Task description: Count how many lines below contain the word "camera", then give that number alone.

Record extracts:
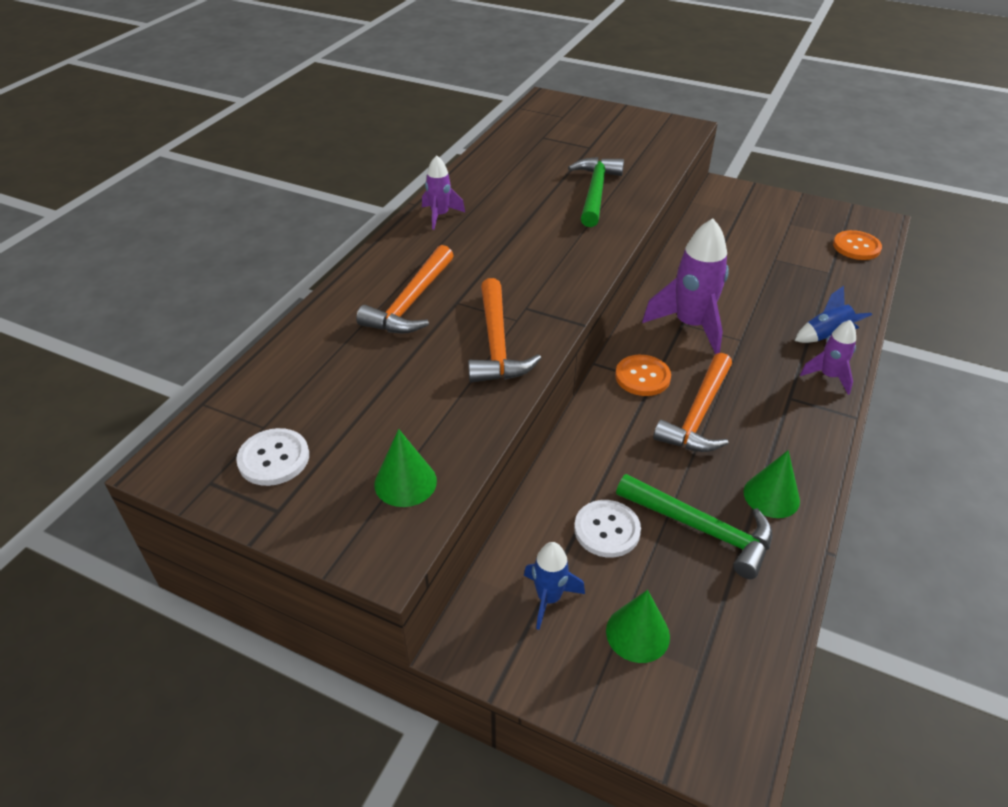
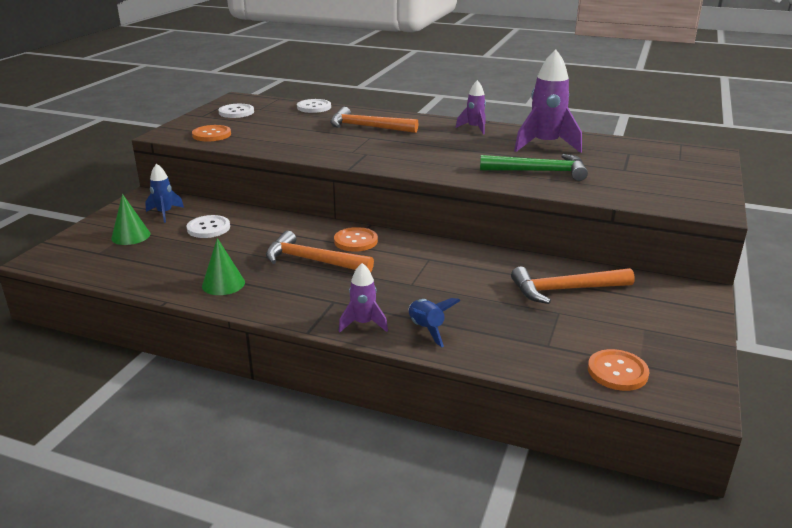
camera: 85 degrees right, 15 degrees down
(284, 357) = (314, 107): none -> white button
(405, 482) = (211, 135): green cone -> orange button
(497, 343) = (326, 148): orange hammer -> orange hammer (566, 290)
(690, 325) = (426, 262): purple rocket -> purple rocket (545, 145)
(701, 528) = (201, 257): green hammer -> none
--
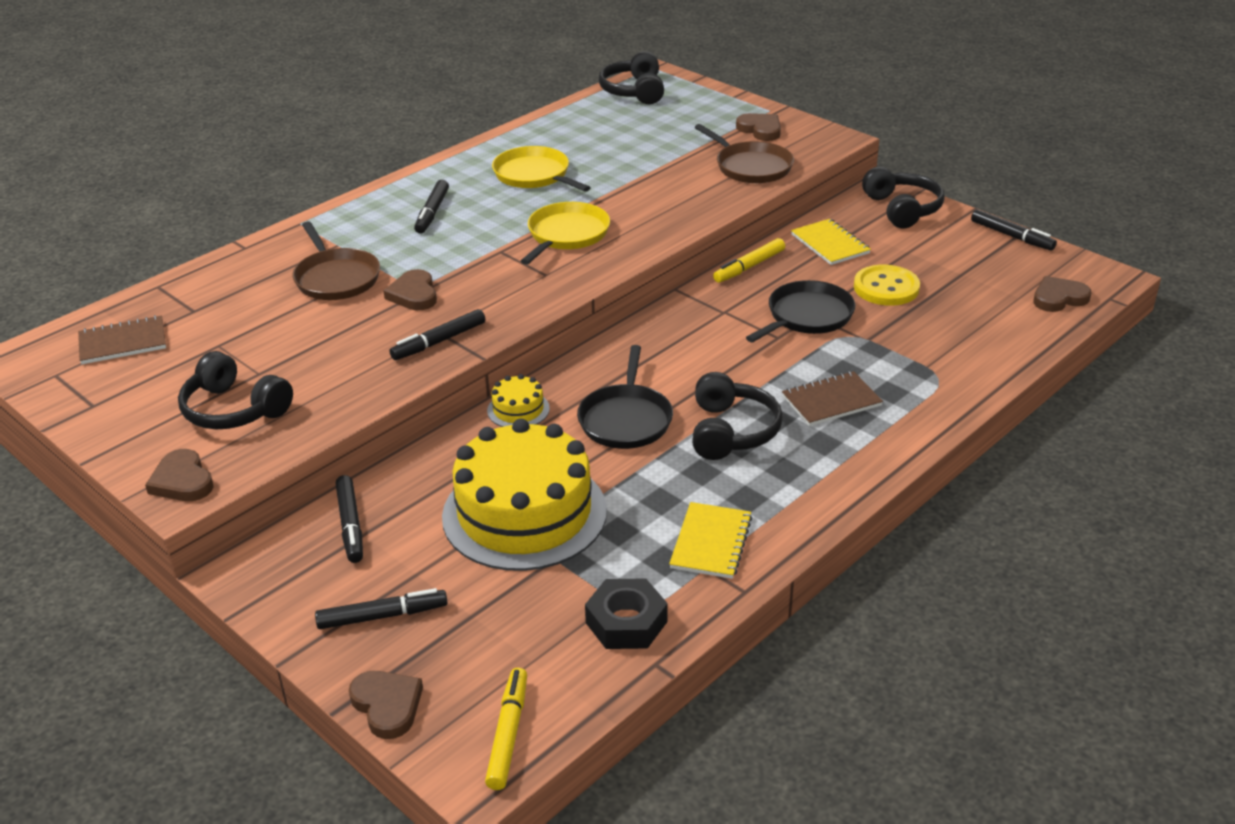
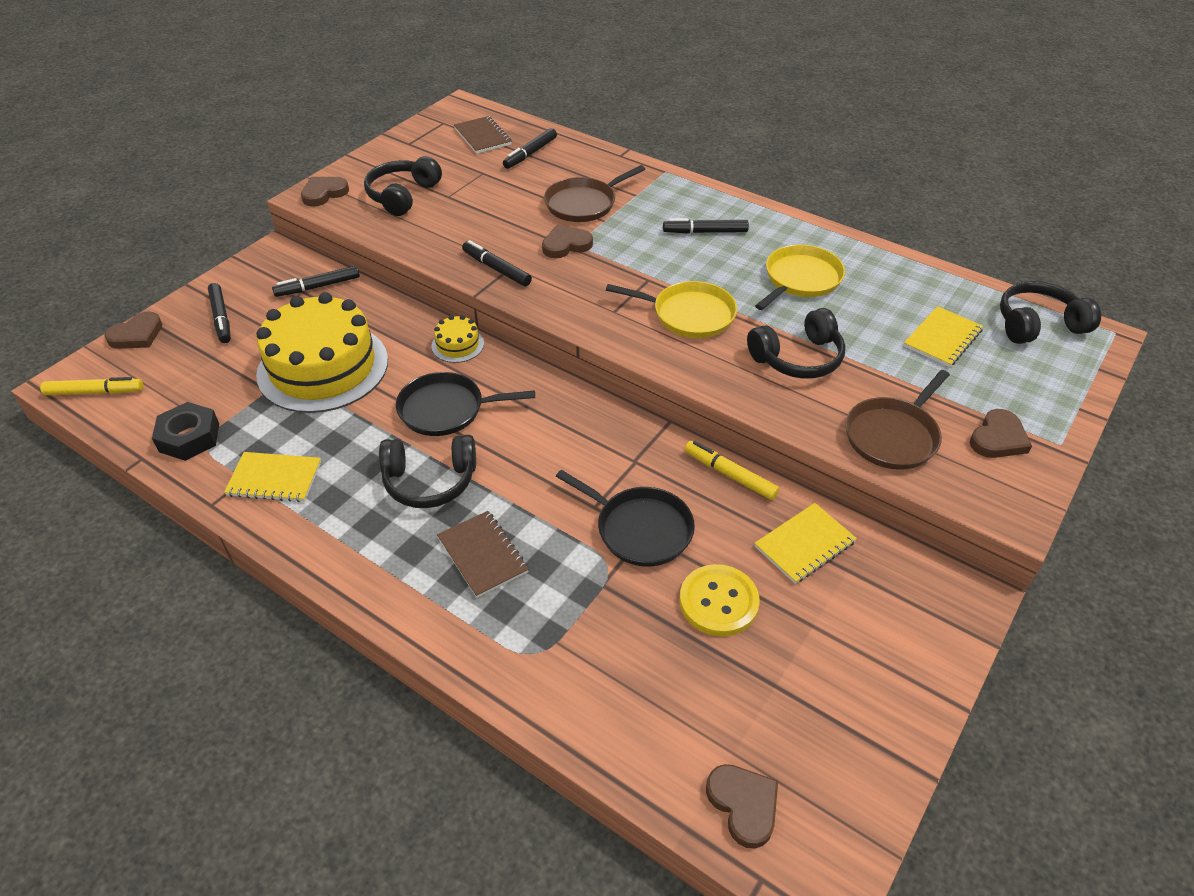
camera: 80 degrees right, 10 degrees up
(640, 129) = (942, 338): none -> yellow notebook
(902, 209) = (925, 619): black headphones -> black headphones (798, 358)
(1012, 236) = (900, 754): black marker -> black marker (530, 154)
* * *
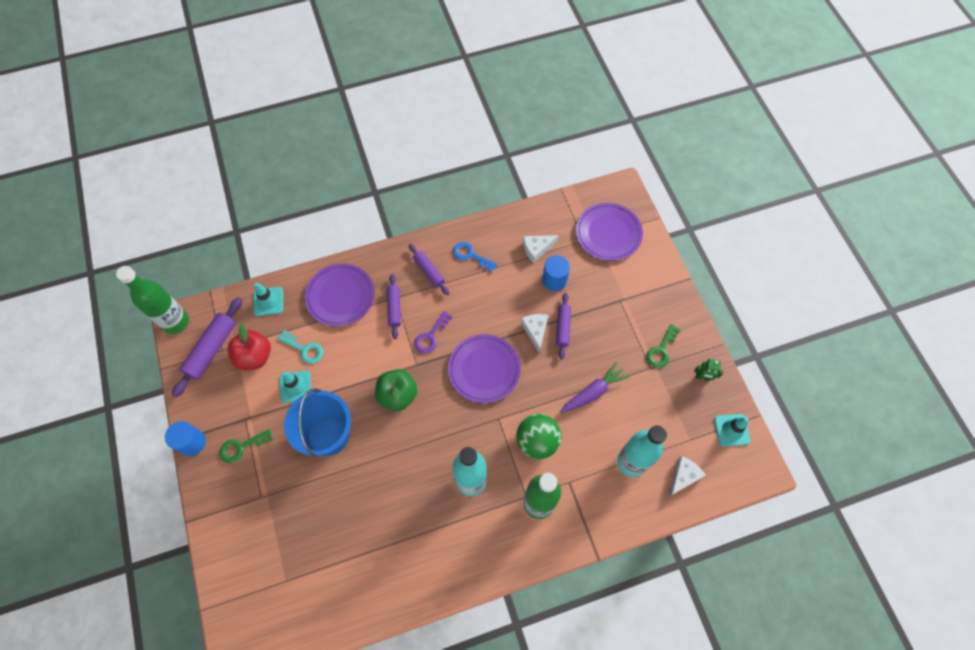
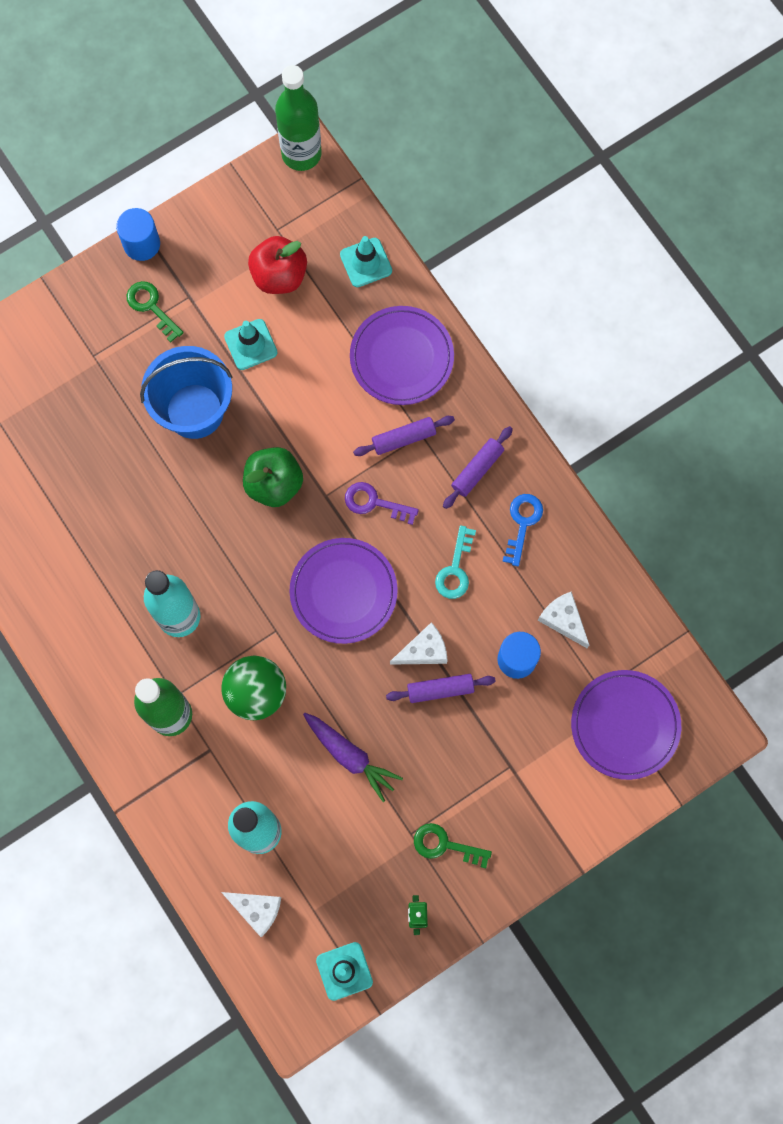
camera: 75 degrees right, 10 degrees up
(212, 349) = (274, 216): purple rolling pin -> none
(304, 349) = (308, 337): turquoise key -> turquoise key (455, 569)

Written response: 3